YOUR GOAL:
Scan the records for the string "down", then copy each line that has it.

Top of MATERIAL FOR THE TASK

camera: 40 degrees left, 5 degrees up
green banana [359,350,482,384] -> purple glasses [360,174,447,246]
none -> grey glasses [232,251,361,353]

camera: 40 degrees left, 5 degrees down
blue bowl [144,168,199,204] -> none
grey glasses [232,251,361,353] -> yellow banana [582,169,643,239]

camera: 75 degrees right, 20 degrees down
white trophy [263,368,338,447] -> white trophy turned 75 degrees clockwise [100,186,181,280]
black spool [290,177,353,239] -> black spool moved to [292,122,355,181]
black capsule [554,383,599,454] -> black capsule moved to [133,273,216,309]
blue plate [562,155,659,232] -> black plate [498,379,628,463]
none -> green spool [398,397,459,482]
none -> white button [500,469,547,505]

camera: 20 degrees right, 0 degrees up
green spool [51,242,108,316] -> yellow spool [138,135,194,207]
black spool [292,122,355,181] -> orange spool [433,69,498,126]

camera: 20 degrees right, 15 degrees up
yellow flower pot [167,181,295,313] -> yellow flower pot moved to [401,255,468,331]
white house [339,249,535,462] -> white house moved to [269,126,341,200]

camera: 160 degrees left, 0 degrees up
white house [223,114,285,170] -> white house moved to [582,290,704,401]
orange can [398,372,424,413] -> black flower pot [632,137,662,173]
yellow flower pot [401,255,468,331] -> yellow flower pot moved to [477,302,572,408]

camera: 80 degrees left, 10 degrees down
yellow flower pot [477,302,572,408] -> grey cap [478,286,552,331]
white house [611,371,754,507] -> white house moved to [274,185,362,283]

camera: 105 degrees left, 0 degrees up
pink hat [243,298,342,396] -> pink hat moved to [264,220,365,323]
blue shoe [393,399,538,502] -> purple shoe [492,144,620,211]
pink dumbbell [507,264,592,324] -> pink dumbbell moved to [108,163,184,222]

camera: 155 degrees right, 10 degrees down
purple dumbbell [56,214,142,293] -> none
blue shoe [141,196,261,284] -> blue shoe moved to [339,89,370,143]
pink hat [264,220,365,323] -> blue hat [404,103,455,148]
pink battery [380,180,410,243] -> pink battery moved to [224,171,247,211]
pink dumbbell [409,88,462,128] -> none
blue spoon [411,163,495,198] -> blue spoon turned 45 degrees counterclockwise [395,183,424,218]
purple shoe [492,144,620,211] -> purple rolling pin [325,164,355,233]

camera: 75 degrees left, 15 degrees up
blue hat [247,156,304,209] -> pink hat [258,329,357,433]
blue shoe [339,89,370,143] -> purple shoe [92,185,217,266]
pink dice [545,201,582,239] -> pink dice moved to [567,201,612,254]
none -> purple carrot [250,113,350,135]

Bottom of MATERIAL FOR THE TASK

RESPONSE AREA:
camera: 40 degrees left, 5 degrees down
camera: 75 degrees right, 20 degrees down
camera: 80 degrees left, 10 degrees down
camera: 155 degrees right, 10 degrees down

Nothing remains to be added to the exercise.